• **What is being asked**
Since pictures are not wanted in the copy, output only the rest of each record exactly.

=== Available data ===

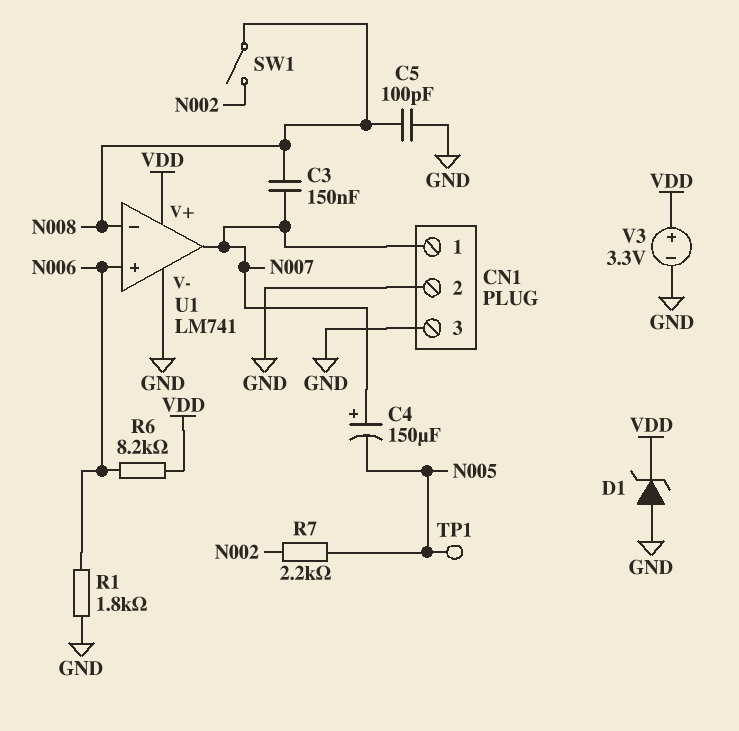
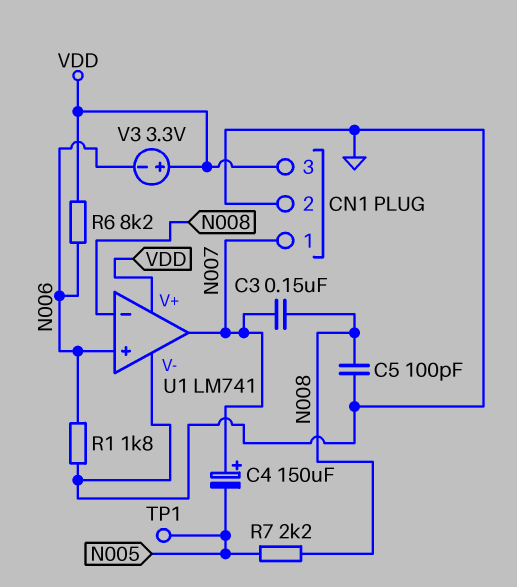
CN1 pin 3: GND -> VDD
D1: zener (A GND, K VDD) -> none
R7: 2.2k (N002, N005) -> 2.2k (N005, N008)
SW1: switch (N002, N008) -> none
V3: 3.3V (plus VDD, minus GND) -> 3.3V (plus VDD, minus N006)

===

• **Answer section**
CN1 pin 3: GND -> VDD
D1: zener (A GND, K VDD) -> none
R7: 2.2k (N002, N005) -> 2.2k (N005, N008)
SW1: switch (N002, N008) -> none
V3: 3.3V (plus VDD, minus GND) -> 3.3V (plus VDD, minus N006)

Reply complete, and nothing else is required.